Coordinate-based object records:

-*-

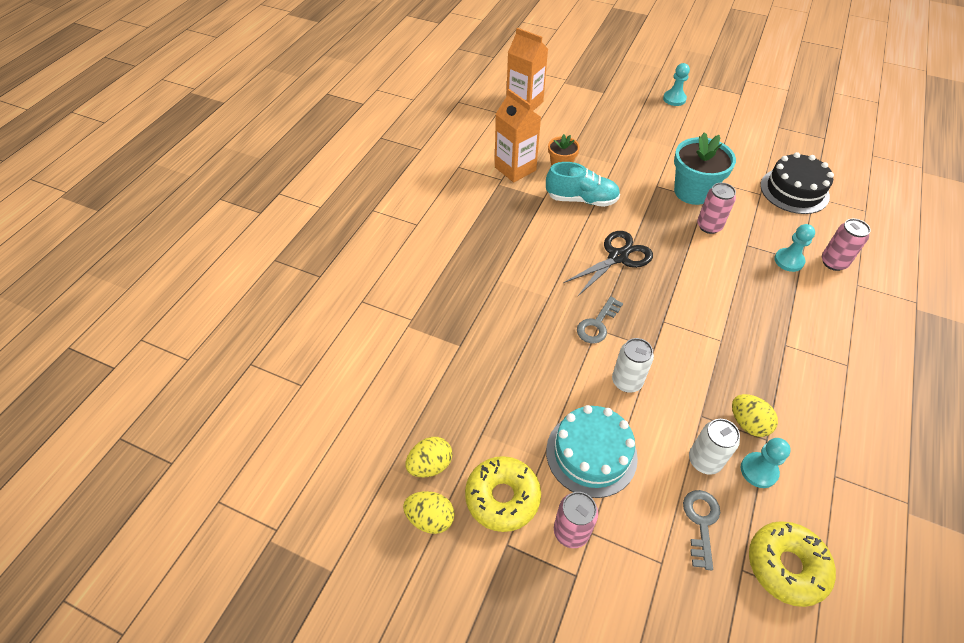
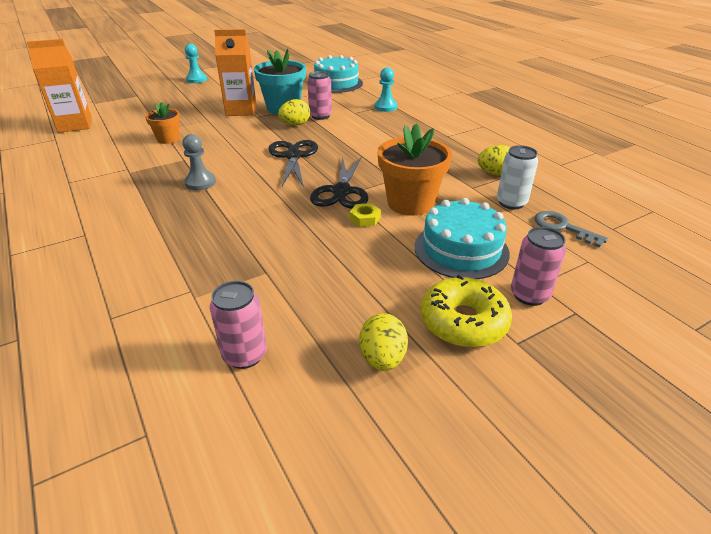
camera: 55 degrees left, 15 degrees down
yellow egg [403,491,455,534] -> yellow egg moved to [278,99,310,126]
orange carton [495,89,541,183] -> orange carton moved to [214,29,257,116]
turquoise shoe [546,162,620,207] -> none
grey key [577,296,623,343] -> black scissors [310,156,368,209]
white can [612,338,654,393] -> orange flower pot [378,123,452,216]
turquoise pawn [741,438,791,488] -> none
yellow donut [749,521,836,607] -> none
black cake [760,152,834,214] -> turquoise cake [314,55,363,93]
pink can [822,218,871,271] -> pink can moved to [210,281,267,369]
none -> grey pawn [182,134,216,190]
none -> yellow nut [350,203,381,227]

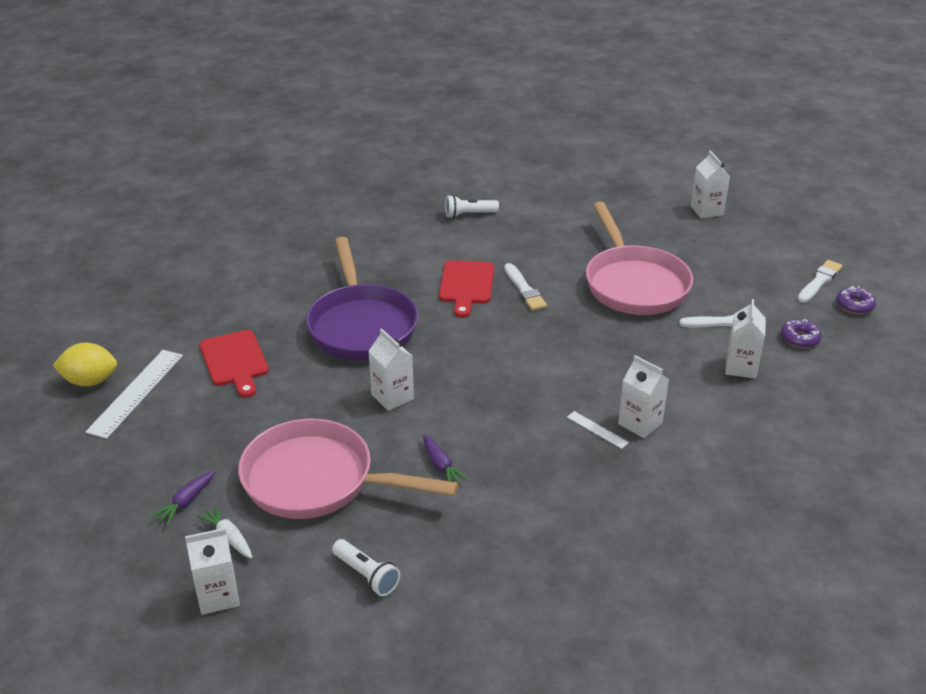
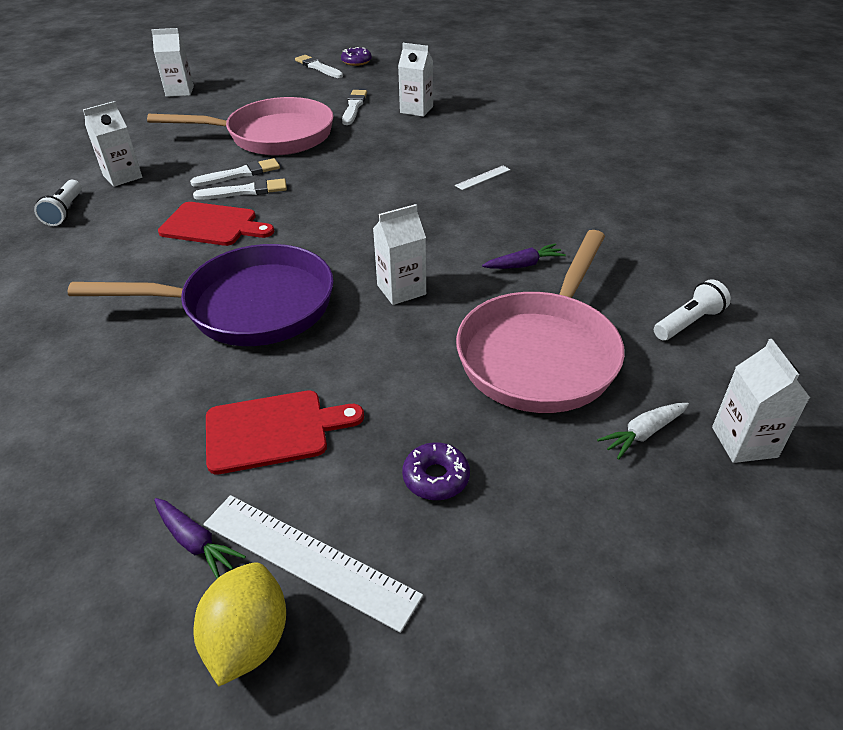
camera: 80 degrees left, 5 degrees up
purple carrot [151,470,216,526] -> purple carrot moved to [154,498,246,579]
white carton [618,355,669,438] -> white carton moved to [83,101,142,187]
purple donut [781,319,822,348] -> purple donut moved to [402,442,470,500]
none -> white brush [190,158,280,187]

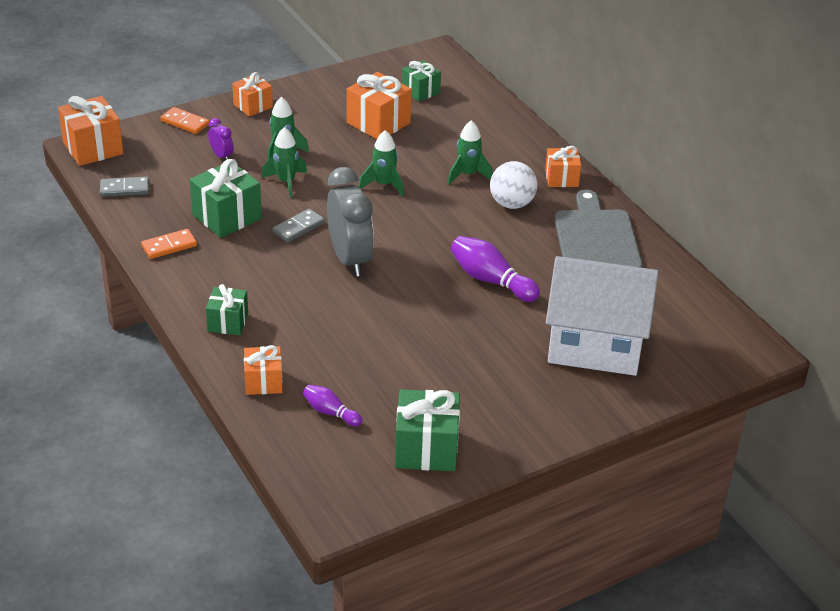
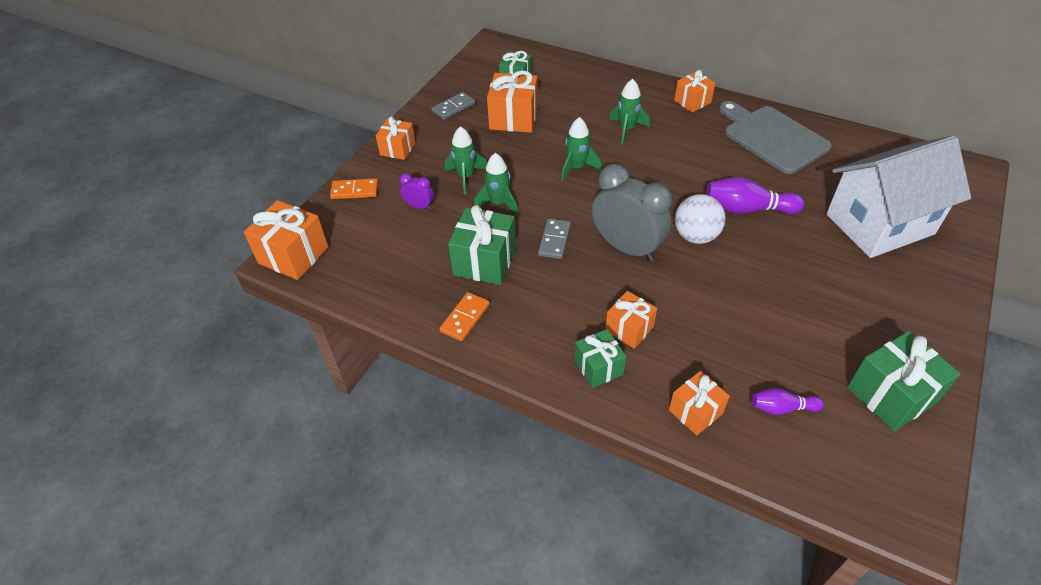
camera: 30 degrees left, 10 degrees up
grey domino [100,177,149,197] -> grey domino moved to [431,92,475,120]
white ball [490,161,537,209] -> white ball moved to [675,194,726,244]
none -> orange gift [605,291,657,349]

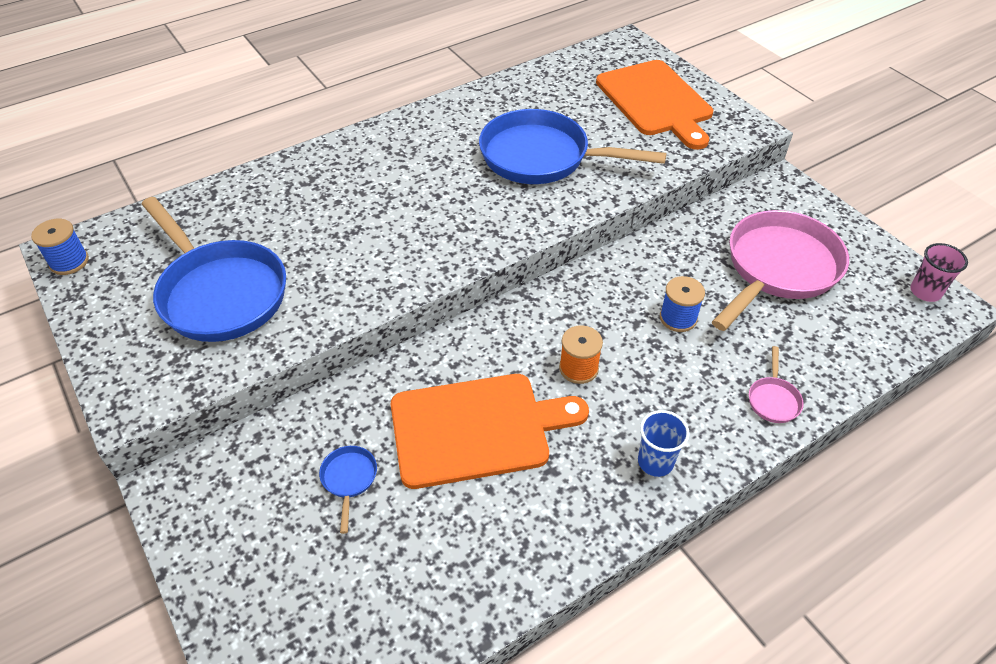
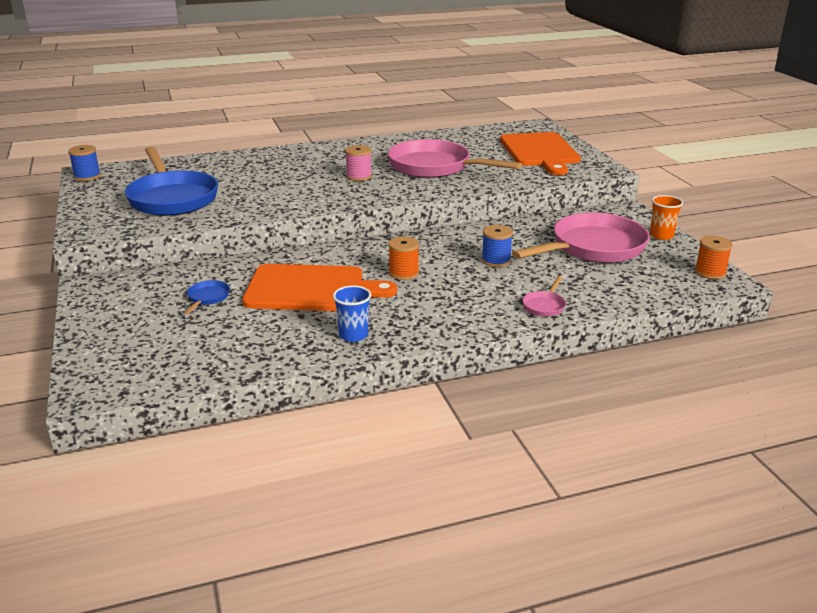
camera: 15 degrees right, 20 degrees down
blue pan [479,109,667,184] -> pink pan [388,139,522,178]
blue cup [638,410,690,477] -> blue cup moved to [333,285,371,342]
pink cup [910,243,968,302] -> orange spool [695,236,733,279]
none -> pink spool [345,145,372,181]
none -> orange cup [650,195,683,240]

-*-

### YOUR OBJECTIVE
In the records above, tally the lines where the word "orange" appears, and give the number and nothing else.

### THE COMPLETED TASK
5